------ RECORDS FOR THIS TASK ------

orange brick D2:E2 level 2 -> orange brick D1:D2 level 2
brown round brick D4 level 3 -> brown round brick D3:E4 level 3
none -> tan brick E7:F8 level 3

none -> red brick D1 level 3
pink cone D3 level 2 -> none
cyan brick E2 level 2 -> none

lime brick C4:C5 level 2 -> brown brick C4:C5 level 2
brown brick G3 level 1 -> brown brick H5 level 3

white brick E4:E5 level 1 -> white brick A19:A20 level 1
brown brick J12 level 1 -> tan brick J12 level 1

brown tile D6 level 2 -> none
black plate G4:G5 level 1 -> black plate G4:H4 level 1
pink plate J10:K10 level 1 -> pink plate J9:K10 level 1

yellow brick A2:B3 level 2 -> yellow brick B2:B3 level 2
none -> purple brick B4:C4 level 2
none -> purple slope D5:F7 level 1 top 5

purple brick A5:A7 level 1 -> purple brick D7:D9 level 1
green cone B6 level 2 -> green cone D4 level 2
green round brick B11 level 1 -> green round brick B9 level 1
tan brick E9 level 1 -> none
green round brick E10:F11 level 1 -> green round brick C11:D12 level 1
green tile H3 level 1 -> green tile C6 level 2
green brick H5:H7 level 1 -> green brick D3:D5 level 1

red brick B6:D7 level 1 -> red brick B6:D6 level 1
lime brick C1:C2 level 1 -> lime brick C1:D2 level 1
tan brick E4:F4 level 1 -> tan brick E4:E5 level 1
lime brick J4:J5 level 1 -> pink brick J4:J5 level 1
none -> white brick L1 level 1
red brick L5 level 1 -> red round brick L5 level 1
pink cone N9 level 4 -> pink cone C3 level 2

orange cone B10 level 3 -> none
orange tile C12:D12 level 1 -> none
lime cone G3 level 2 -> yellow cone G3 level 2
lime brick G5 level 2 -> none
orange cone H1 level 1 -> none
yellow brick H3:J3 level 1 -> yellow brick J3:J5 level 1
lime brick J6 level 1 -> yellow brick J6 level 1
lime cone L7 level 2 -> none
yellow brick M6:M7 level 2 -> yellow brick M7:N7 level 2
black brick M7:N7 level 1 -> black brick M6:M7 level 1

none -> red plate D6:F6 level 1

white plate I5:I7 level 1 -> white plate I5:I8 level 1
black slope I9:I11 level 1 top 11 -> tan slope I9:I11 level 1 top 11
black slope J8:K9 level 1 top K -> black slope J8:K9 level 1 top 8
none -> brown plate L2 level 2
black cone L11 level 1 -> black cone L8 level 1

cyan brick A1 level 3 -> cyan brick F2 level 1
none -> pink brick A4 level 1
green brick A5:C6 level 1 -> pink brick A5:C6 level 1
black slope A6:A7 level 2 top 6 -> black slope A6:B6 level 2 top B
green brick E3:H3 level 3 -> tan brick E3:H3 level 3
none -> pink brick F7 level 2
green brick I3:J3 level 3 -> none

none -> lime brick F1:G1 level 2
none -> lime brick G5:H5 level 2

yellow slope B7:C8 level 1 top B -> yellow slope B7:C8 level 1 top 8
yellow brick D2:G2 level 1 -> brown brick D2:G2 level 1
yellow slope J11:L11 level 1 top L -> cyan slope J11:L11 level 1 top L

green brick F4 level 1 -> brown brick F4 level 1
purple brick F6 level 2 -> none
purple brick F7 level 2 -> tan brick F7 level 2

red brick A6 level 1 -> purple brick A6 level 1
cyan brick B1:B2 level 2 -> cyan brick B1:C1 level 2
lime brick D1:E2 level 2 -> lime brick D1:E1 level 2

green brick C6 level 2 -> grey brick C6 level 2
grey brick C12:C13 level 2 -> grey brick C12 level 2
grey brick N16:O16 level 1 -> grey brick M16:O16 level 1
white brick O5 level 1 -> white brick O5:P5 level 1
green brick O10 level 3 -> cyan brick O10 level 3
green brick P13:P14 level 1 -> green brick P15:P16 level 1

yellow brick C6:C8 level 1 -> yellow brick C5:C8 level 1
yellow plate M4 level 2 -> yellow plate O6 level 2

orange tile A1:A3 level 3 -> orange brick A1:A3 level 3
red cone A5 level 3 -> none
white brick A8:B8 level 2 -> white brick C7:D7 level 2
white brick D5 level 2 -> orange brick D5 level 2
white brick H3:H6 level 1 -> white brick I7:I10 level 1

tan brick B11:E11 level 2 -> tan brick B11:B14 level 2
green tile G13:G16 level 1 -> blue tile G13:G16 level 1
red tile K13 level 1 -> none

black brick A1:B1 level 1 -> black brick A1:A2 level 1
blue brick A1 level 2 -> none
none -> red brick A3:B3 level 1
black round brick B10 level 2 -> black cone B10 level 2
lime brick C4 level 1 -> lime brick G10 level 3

------

YOUR TASK » Across all the entries above, how many lines have the word "purple" in them? Only the number, please.

ANSWER » 6